--- start Records for the task ---

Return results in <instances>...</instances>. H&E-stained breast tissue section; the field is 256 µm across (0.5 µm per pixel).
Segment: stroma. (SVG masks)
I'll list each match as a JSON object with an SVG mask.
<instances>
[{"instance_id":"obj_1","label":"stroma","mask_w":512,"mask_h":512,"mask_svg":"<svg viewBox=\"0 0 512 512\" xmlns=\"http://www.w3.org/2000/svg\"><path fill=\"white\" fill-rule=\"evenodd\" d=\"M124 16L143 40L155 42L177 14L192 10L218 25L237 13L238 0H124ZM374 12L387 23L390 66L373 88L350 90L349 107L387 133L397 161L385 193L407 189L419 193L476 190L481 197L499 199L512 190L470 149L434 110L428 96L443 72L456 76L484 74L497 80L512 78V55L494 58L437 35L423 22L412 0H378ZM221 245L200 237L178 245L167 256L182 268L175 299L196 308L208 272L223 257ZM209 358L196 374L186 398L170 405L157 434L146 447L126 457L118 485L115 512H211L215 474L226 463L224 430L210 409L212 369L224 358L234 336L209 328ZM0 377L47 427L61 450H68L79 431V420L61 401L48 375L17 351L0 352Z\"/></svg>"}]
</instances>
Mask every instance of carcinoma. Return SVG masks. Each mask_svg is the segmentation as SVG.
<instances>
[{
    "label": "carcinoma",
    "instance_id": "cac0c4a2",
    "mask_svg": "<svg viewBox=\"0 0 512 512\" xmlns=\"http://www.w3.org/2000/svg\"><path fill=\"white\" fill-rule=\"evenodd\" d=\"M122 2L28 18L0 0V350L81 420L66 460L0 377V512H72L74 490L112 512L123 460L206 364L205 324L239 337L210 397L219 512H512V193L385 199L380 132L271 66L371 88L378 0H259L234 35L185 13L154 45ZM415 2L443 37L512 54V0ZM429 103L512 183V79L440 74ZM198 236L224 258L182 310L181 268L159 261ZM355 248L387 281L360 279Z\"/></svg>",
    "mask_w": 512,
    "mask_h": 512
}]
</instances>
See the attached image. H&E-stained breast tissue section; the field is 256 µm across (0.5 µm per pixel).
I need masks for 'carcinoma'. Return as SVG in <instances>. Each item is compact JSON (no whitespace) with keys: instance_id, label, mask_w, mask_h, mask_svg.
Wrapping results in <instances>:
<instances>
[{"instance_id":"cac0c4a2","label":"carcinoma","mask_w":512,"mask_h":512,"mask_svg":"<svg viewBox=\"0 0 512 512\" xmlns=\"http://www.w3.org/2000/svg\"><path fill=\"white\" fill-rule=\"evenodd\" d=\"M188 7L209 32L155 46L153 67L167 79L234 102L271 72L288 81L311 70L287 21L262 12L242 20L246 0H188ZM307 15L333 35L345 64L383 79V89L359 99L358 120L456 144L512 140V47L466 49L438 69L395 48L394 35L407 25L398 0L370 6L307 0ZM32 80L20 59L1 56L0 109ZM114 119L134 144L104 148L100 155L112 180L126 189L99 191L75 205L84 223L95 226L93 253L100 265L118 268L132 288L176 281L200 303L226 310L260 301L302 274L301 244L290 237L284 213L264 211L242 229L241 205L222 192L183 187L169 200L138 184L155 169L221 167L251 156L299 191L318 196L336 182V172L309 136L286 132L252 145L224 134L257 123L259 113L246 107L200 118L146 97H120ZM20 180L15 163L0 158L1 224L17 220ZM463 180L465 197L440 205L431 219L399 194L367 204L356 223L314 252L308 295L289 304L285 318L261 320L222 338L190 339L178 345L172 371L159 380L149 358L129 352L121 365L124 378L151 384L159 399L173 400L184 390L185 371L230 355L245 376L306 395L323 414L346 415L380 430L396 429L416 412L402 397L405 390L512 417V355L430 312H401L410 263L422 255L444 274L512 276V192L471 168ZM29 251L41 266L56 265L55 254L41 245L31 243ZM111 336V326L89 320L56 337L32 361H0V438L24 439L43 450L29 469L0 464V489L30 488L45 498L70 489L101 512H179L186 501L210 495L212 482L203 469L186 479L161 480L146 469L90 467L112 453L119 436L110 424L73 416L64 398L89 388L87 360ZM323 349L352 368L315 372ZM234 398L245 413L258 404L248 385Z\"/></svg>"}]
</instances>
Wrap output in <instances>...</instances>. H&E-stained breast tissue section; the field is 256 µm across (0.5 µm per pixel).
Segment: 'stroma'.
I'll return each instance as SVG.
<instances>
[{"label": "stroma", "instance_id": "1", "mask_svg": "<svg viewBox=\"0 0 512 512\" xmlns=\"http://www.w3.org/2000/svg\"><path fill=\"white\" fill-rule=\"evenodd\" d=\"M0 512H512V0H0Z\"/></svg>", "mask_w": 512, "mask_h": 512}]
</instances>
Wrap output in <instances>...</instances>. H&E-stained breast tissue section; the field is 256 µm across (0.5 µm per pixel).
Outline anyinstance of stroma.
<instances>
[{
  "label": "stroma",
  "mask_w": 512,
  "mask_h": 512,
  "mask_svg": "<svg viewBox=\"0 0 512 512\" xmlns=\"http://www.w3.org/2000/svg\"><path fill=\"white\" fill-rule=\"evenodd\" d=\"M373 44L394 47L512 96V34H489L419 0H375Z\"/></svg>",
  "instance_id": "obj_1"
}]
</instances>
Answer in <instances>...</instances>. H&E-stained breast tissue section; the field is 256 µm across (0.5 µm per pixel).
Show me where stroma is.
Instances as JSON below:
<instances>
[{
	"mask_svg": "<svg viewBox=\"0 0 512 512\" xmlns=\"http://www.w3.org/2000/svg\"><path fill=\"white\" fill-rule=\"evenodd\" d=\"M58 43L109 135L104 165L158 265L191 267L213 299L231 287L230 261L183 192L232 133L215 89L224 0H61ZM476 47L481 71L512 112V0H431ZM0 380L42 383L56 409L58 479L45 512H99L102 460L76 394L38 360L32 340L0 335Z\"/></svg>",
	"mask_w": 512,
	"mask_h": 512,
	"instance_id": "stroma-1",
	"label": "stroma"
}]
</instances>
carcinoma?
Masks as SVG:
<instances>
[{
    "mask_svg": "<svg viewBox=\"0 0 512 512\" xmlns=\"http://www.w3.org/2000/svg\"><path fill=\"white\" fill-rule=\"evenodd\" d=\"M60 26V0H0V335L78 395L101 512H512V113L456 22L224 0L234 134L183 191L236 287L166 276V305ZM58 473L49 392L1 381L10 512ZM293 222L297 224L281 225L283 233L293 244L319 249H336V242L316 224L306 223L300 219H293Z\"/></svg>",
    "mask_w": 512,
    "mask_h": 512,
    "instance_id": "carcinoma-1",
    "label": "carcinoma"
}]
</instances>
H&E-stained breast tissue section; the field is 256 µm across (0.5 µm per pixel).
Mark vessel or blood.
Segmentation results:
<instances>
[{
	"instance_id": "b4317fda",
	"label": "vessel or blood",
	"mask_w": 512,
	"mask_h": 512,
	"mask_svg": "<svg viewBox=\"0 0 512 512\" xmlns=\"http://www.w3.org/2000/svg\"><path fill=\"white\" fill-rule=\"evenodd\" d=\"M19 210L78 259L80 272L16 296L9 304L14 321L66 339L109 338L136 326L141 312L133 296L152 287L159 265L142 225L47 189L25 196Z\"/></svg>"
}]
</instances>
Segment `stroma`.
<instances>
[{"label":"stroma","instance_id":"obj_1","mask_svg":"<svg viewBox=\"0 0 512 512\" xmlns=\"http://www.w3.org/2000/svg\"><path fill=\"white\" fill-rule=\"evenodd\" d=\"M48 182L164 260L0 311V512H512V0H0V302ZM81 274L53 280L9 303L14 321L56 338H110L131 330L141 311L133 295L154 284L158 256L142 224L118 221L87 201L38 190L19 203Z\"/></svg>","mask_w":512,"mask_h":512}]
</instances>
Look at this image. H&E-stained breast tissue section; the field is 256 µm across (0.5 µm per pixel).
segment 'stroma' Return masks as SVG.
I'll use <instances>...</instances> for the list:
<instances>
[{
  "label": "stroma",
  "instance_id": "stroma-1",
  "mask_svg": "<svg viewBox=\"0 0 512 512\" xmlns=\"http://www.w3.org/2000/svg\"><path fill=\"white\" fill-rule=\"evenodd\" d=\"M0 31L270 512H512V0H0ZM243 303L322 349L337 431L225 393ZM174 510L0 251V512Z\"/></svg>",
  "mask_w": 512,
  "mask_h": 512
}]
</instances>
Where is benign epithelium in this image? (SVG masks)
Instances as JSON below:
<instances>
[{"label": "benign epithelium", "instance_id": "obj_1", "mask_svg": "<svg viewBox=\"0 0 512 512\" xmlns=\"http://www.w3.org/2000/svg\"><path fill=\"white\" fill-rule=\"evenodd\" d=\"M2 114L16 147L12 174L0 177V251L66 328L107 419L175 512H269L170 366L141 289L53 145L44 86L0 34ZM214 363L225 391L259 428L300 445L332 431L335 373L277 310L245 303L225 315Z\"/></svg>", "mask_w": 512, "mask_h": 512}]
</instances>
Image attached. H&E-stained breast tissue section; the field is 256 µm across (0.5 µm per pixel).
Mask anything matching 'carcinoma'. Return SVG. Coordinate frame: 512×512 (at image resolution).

--- end Records for the task ---

What to do >> Pull every line containing the word "attached" out of the material.

Completed task >>
See the attached image. H&E-stained breast tissue section; the field is 256 µm across (0.5 µm per pixel).
Image attached. H&E-stained breast tissue section; the field is 256 µm across (0.5 µm per pixel).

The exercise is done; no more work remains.